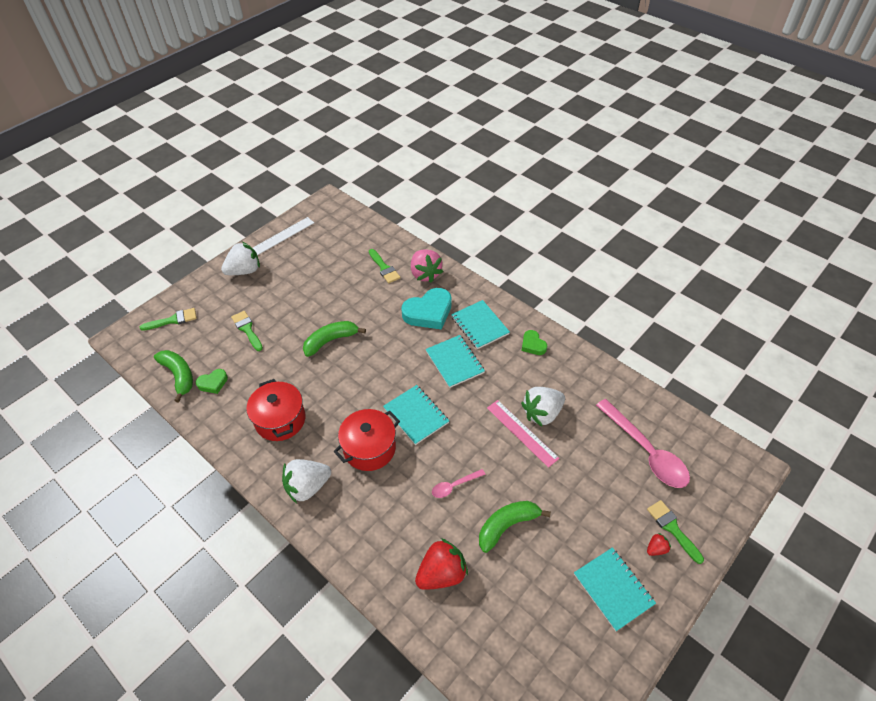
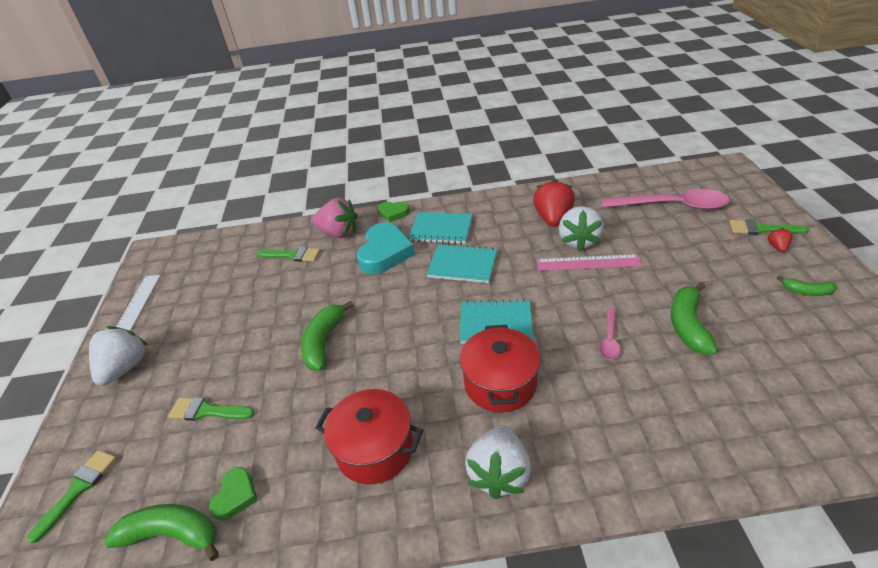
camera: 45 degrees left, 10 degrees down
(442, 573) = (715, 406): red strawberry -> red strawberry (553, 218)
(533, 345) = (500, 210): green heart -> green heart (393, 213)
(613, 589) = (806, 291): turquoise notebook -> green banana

_Aim of the task:_ Some lines of the data may hold the word "green". Say how many do, with nothing else.

_Solution:_ 2